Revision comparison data
=== Begin Enclosure ===

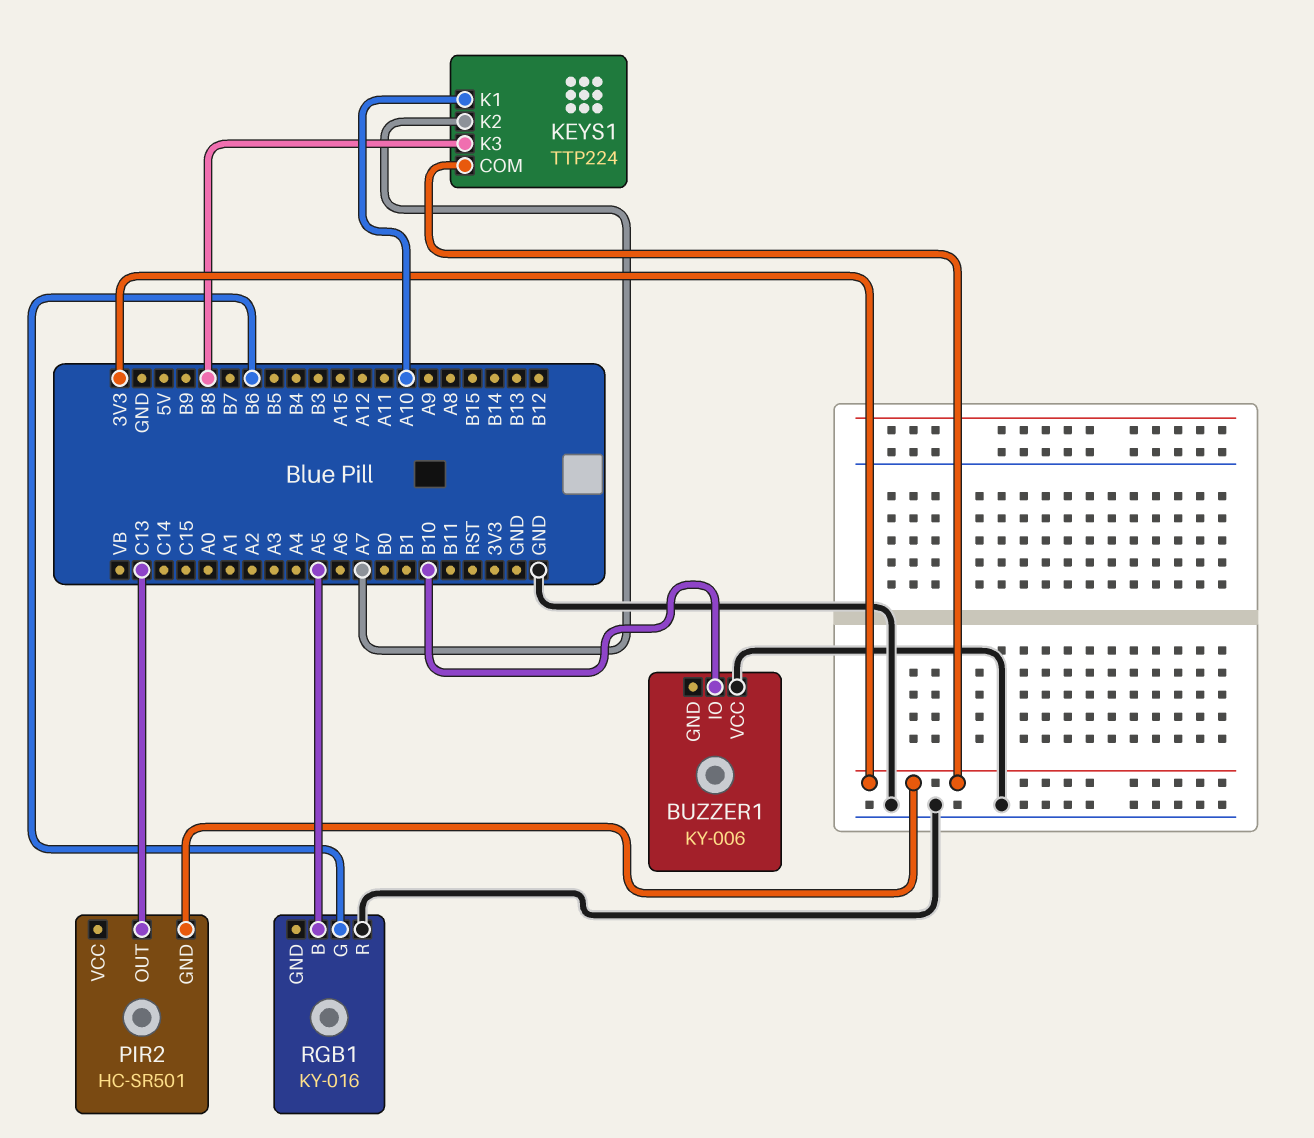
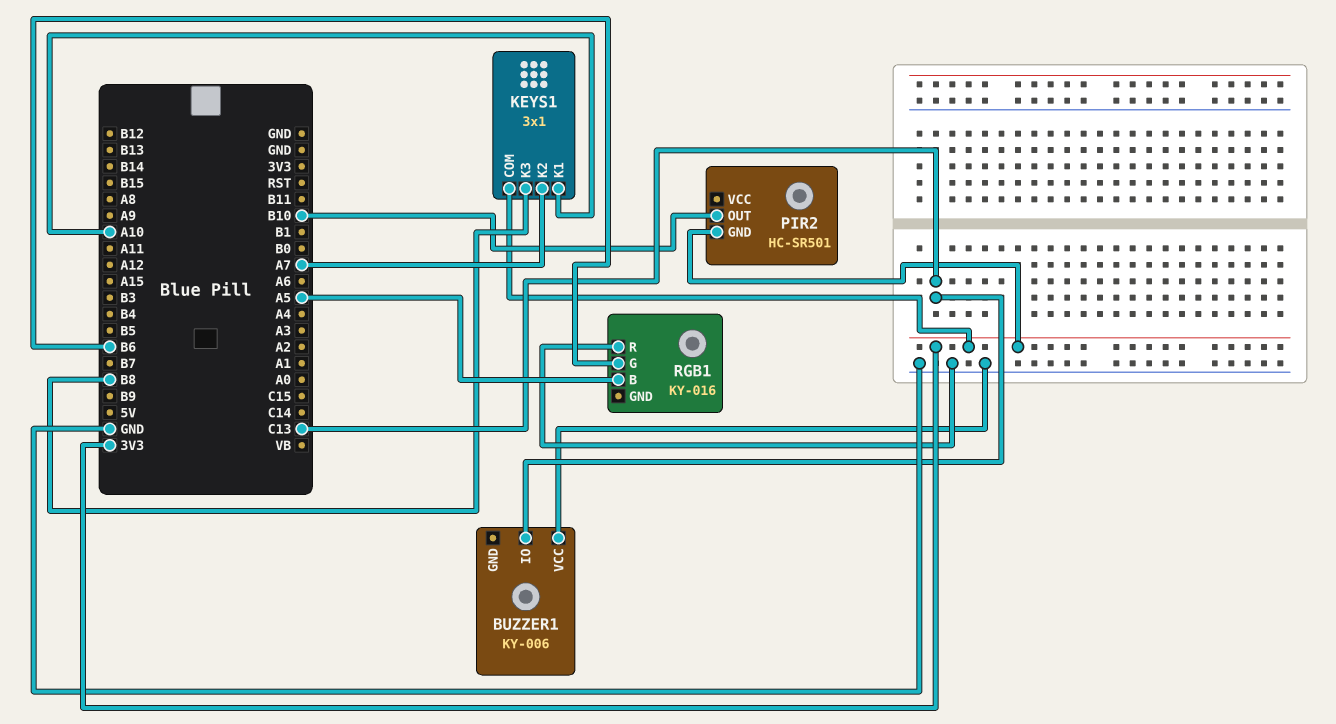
BUZZER1 pin IO: B10 -> C13
KEYS1: TTP224 -> 3x1
PIR2 pin OUT: C13 -> B10

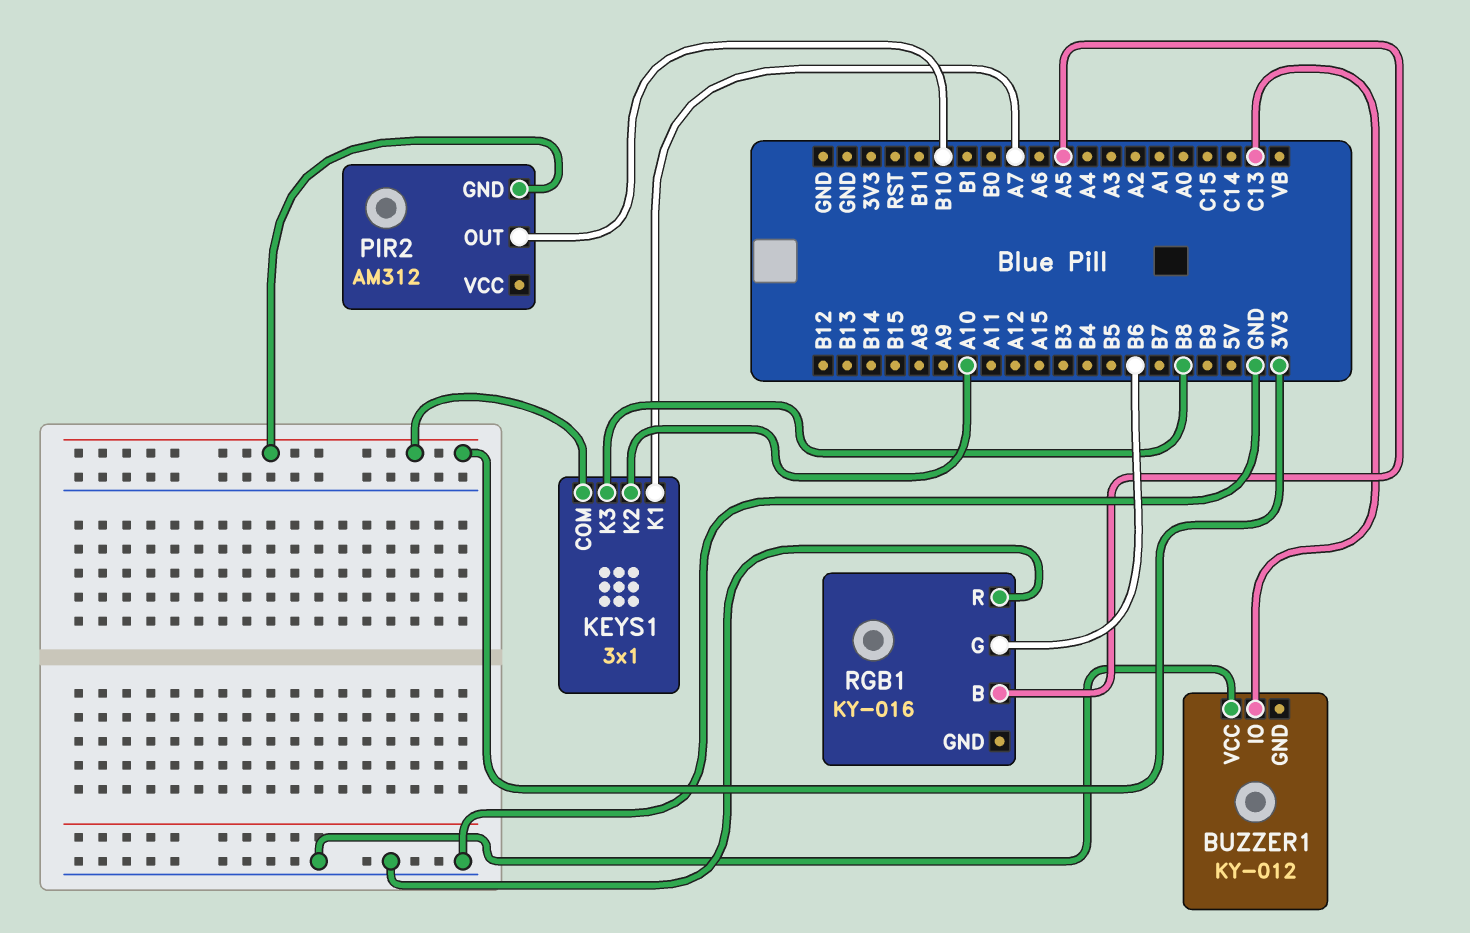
BUZZER1: KY-006 -> KY-012
KEYS1 pin K1: A10 -> A7
KEYS1 pin K2: A7 -> A10
PIR2: HC-SR501 -> AM312

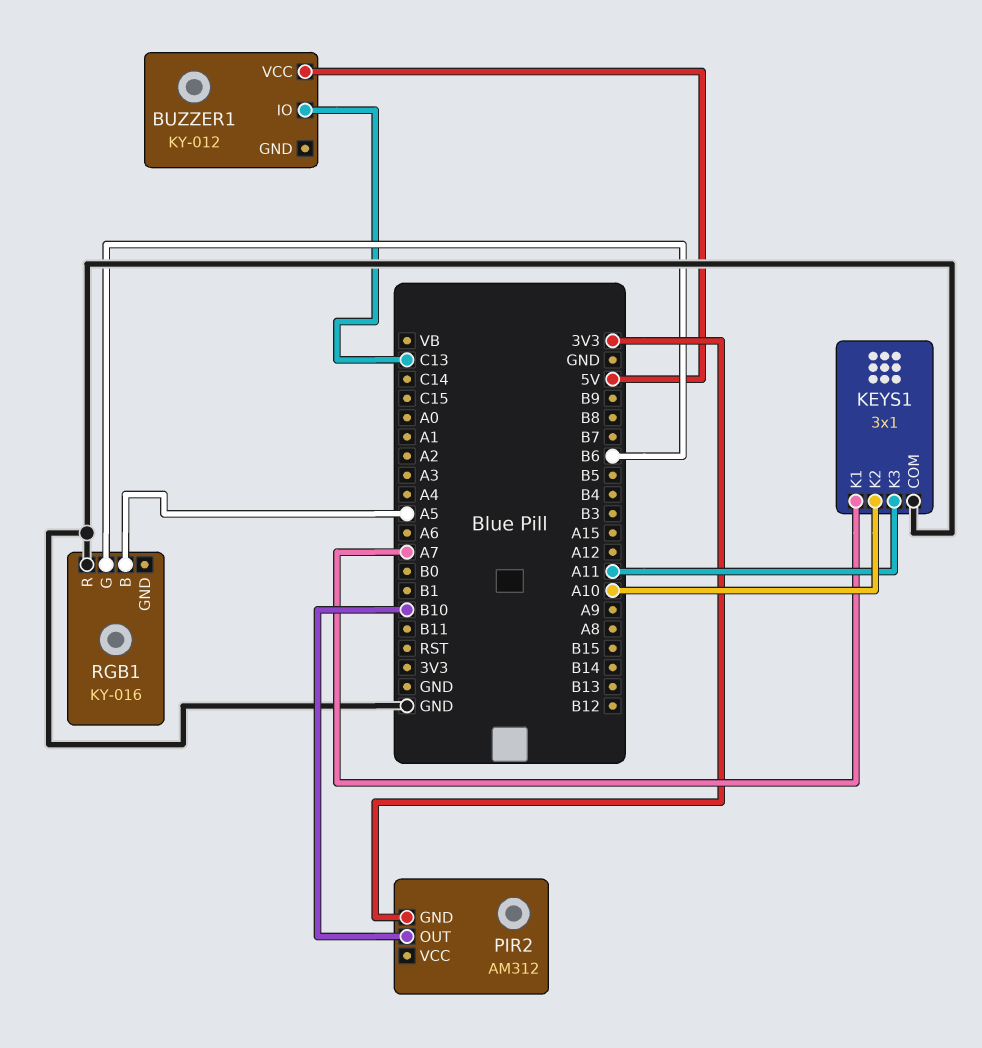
BUZZER1 pin VCC: GND -> 5V
KEYS1 pin COM: 3V3 -> GND
KEYS1 pin K3: B8 -> A11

=== End Enclosure ===

* **TASK**: When you reproduce the entries above, keep every word exactly and leave out each picture.

* **ANSWER SPACE**:
BUZZER1 pin IO: B10 -> C13
KEYS1: TTP224 -> 3x1
PIR2 pin OUT: C13 -> B10

BUZZER1: KY-006 -> KY-012
KEYS1 pin K1: A10 -> A7
KEYS1 pin K2: A7 -> A10
PIR2: HC-SR501 -> AM312

BUZZER1 pin VCC: GND -> 5V
KEYS1 pin COM: 3V3 -> GND
KEYS1 pin K3: B8 -> A11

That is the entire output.